» Exercise requirements: In the data that follows, find the line with "grey cupcake: 4 -> 0"; transcribe it, every later line up to the one with "green candle: 3 -> 1", and that line as well, exactly and with no others.

Data shown section start

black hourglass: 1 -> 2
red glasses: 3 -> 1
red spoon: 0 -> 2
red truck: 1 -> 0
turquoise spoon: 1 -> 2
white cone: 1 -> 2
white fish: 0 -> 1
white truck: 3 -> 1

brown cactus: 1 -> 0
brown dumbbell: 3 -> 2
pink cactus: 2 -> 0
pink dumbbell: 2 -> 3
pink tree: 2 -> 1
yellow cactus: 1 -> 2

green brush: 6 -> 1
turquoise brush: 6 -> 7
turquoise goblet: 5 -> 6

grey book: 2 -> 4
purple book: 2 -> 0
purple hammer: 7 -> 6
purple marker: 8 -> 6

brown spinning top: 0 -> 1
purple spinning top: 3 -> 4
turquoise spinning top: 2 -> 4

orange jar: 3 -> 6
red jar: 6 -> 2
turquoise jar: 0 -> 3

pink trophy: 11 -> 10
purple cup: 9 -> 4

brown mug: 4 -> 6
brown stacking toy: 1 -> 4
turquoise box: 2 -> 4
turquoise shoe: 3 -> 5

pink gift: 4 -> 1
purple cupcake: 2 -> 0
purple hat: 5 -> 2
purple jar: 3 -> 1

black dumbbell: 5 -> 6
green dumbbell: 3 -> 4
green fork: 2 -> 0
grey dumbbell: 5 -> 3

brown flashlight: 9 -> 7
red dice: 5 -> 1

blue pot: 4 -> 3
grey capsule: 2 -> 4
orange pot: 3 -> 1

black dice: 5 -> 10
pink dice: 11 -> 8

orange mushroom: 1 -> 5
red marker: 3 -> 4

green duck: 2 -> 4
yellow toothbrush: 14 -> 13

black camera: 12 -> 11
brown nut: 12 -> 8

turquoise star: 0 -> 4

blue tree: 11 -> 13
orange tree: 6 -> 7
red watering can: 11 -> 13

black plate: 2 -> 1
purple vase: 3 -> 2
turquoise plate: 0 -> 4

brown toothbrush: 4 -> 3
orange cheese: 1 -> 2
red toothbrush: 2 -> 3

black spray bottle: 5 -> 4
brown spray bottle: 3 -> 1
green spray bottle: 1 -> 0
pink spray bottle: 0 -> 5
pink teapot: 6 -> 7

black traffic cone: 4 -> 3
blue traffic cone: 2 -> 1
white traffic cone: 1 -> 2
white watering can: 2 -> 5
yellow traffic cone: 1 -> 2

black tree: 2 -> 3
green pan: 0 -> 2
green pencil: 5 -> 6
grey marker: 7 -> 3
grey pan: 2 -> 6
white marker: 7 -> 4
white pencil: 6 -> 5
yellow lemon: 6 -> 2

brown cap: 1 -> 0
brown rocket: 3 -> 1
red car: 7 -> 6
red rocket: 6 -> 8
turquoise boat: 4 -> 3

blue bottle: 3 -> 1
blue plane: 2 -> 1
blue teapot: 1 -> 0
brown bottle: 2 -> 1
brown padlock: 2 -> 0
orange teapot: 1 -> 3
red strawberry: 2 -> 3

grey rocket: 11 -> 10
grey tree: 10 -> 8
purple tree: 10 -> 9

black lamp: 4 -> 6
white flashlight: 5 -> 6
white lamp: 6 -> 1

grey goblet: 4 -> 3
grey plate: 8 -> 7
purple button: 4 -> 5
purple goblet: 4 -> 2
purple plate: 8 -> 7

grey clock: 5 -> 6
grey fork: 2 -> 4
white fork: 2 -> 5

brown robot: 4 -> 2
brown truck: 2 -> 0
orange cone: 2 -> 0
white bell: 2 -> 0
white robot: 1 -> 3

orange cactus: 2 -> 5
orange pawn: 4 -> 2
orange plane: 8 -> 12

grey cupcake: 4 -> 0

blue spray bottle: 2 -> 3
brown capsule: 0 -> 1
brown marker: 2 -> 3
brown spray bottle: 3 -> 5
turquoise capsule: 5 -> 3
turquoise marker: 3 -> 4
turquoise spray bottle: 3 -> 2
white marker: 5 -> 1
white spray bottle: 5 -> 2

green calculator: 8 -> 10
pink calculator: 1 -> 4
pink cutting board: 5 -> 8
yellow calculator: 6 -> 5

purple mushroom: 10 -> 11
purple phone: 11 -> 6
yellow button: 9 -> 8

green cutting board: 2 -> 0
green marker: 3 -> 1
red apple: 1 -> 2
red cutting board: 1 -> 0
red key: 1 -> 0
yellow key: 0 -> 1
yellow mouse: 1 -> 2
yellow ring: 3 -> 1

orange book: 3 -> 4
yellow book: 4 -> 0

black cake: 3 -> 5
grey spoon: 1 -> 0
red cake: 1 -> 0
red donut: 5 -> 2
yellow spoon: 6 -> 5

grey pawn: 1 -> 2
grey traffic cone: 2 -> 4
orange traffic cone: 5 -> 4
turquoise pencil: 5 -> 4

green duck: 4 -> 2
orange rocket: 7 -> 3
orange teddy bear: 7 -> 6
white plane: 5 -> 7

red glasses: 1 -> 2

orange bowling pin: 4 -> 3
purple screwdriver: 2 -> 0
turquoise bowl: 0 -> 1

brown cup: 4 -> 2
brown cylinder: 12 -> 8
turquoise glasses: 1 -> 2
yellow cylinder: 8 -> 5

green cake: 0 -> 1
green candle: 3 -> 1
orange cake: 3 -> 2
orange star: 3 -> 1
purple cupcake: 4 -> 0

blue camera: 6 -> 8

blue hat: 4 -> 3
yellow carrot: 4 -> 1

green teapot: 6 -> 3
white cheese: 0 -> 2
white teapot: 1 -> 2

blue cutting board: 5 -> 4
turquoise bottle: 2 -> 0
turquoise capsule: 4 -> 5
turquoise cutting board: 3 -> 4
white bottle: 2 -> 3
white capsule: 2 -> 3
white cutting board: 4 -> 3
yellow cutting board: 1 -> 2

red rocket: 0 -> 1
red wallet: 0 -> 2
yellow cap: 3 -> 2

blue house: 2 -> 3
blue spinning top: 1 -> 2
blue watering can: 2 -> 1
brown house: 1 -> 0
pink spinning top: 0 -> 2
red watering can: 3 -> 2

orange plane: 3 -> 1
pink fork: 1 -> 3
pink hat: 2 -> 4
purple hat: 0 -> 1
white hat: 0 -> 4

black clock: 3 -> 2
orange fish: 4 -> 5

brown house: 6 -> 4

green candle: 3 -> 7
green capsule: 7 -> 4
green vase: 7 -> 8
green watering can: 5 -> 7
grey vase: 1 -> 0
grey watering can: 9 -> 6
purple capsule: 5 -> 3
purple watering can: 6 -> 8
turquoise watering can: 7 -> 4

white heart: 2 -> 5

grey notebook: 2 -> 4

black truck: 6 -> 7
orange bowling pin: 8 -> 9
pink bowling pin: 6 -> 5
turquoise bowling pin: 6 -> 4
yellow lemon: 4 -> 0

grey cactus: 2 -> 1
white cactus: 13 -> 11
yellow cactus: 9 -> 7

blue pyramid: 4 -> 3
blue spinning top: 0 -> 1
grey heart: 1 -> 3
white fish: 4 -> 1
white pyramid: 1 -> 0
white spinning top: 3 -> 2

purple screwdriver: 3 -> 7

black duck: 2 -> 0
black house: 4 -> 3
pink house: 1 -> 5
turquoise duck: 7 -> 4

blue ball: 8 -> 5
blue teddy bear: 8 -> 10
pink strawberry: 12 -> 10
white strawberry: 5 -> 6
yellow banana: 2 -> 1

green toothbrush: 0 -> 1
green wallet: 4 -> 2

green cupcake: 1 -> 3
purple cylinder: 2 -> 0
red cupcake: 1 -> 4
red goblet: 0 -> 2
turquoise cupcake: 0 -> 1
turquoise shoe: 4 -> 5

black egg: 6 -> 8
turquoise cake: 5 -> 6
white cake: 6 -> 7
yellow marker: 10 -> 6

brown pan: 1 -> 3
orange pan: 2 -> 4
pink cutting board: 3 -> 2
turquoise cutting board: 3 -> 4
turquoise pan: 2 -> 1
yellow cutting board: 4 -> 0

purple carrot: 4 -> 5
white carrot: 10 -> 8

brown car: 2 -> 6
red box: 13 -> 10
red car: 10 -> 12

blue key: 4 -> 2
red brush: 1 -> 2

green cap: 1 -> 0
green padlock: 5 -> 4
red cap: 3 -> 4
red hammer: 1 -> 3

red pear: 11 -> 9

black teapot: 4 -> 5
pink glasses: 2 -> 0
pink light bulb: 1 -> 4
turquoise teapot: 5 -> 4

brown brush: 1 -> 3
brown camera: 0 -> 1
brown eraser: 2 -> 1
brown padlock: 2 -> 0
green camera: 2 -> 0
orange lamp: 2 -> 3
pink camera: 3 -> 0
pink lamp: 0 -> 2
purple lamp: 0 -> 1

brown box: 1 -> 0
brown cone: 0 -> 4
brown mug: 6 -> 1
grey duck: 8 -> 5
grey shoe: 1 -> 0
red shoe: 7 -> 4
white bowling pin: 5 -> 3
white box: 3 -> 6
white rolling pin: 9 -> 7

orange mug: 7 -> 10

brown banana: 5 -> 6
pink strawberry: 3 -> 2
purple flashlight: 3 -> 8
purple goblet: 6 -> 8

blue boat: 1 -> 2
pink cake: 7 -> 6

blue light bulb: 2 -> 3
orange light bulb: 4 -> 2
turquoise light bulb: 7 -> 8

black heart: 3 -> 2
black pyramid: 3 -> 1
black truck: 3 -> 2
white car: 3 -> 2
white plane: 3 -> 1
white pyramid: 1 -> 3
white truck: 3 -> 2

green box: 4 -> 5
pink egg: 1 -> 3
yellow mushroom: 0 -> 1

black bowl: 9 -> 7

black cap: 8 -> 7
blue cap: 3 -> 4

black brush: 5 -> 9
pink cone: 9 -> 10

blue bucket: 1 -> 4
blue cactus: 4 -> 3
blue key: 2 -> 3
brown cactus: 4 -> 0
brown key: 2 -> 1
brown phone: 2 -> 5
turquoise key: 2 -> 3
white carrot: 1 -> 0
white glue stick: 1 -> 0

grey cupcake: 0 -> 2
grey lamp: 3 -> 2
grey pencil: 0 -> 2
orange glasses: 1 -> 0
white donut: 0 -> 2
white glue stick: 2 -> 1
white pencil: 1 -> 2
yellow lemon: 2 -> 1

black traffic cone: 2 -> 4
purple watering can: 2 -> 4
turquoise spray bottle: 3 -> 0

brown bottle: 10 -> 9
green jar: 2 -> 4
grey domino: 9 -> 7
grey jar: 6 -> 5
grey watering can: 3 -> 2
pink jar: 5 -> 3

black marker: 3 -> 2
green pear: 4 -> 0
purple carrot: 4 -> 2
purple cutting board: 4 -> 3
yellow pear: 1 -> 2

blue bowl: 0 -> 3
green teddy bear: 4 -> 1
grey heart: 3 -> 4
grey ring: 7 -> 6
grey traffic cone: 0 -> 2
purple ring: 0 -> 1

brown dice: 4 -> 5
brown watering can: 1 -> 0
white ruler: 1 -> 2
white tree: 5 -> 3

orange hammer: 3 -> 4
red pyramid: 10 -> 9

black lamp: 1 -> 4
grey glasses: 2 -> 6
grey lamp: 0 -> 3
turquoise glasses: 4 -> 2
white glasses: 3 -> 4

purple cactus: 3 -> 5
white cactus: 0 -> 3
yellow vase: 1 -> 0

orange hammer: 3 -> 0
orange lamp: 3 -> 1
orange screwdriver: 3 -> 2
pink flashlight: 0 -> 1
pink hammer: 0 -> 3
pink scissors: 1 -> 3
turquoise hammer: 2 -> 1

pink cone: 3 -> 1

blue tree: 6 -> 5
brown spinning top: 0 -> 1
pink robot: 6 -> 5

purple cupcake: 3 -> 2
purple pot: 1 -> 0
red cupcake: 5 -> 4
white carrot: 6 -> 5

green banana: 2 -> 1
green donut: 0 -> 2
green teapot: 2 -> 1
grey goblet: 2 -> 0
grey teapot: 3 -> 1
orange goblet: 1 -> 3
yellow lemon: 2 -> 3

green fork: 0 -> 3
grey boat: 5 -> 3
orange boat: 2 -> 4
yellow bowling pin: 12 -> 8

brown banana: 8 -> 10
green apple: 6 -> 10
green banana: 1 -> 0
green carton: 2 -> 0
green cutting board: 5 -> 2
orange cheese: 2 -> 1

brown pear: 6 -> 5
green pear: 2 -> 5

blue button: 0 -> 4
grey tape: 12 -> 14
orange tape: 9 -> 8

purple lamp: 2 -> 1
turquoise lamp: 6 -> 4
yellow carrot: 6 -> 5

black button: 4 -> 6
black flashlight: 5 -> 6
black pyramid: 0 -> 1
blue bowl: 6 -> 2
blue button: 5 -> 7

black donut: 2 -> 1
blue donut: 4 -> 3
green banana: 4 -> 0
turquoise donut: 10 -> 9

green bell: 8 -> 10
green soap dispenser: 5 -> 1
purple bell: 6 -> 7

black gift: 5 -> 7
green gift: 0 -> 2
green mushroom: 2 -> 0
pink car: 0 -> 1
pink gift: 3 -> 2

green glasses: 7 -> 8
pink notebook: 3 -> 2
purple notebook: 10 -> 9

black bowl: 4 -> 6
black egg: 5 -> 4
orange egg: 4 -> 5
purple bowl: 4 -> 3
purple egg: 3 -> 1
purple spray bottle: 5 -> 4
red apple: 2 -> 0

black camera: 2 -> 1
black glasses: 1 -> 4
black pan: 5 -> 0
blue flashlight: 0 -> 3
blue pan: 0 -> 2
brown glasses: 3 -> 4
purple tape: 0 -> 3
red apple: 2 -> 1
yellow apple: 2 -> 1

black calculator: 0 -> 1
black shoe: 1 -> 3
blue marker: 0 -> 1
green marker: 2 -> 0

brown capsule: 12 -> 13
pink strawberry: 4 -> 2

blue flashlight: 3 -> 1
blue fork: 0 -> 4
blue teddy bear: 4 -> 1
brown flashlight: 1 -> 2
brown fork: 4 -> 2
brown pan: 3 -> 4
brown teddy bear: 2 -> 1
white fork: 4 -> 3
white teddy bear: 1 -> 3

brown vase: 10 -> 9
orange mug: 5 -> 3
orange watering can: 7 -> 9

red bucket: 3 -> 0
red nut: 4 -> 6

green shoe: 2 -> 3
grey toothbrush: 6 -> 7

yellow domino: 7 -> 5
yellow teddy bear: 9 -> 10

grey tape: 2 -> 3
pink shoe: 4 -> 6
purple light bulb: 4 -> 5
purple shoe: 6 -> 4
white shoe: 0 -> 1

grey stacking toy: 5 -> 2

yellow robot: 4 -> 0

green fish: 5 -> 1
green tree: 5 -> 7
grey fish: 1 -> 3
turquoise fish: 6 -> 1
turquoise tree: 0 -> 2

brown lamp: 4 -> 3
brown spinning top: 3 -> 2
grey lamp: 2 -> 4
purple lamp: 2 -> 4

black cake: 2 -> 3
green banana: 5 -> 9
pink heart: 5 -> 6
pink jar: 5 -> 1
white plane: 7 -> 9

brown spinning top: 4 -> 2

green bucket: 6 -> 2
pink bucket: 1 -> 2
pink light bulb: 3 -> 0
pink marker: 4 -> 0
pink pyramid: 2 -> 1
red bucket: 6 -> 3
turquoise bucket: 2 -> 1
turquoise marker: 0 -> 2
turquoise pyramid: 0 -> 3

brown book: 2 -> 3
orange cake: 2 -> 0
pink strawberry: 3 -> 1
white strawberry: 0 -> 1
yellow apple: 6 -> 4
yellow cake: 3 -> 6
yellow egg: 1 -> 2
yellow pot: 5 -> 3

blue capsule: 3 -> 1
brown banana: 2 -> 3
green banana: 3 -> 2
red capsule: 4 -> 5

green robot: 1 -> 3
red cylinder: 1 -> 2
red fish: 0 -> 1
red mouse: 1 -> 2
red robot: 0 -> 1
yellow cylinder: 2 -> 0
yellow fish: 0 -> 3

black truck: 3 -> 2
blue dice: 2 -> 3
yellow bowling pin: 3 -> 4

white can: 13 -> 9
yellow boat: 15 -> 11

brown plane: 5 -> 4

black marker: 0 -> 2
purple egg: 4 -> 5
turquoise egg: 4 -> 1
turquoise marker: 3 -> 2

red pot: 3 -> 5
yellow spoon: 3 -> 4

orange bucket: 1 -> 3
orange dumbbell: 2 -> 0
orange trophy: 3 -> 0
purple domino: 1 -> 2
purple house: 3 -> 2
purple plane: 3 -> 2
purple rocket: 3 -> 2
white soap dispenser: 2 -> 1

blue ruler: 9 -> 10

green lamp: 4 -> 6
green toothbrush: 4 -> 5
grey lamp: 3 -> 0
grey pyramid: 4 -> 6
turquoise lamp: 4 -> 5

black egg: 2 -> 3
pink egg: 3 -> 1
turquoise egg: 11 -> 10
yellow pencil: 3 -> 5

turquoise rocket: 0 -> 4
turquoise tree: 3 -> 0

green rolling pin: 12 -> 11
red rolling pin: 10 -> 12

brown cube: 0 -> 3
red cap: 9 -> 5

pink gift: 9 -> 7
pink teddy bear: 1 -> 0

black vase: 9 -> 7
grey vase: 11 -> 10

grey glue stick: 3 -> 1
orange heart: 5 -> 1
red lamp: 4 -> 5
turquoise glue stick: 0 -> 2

Data shown section end

» Solved problem:
grey cupcake: 4 -> 0

blue spray bottle: 2 -> 3
brown capsule: 0 -> 1
brown marker: 2 -> 3
brown spray bottle: 3 -> 5
turquoise capsule: 5 -> 3
turquoise marker: 3 -> 4
turquoise spray bottle: 3 -> 2
white marker: 5 -> 1
white spray bottle: 5 -> 2

green calculator: 8 -> 10
pink calculator: 1 -> 4
pink cutting board: 5 -> 8
yellow calculator: 6 -> 5

purple mushroom: 10 -> 11
purple phone: 11 -> 6
yellow button: 9 -> 8

green cutting board: 2 -> 0
green marker: 3 -> 1
red apple: 1 -> 2
red cutting board: 1 -> 0
red key: 1 -> 0
yellow key: 0 -> 1
yellow mouse: 1 -> 2
yellow ring: 3 -> 1

orange book: 3 -> 4
yellow book: 4 -> 0

black cake: 3 -> 5
grey spoon: 1 -> 0
red cake: 1 -> 0
red donut: 5 -> 2
yellow spoon: 6 -> 5

grey pawn: 1 -> 2
grey traffic cone: 2 -> 4
orange traffic cone: 5 -> 4
turquoise pencil: 5 -> 4

green duck: 4 -> 2
orange rocket: 7 -> 3
orange teddy bear: 7 -> 6
white plane: 5 -> 7

red glasses: 1 -> 2

orange bowling pin: 4 -> 3
purple screwdriver: 2 -> 0
turquoise bowl: 0 -> 1

brown cup: 4 -> 2
brown cylinder: 12 -> 8
turquoise glasses: 1 -> 2
yellow cylinder: 8 -> 5

green cake: 0 -> 1
green candle: 3 -> 1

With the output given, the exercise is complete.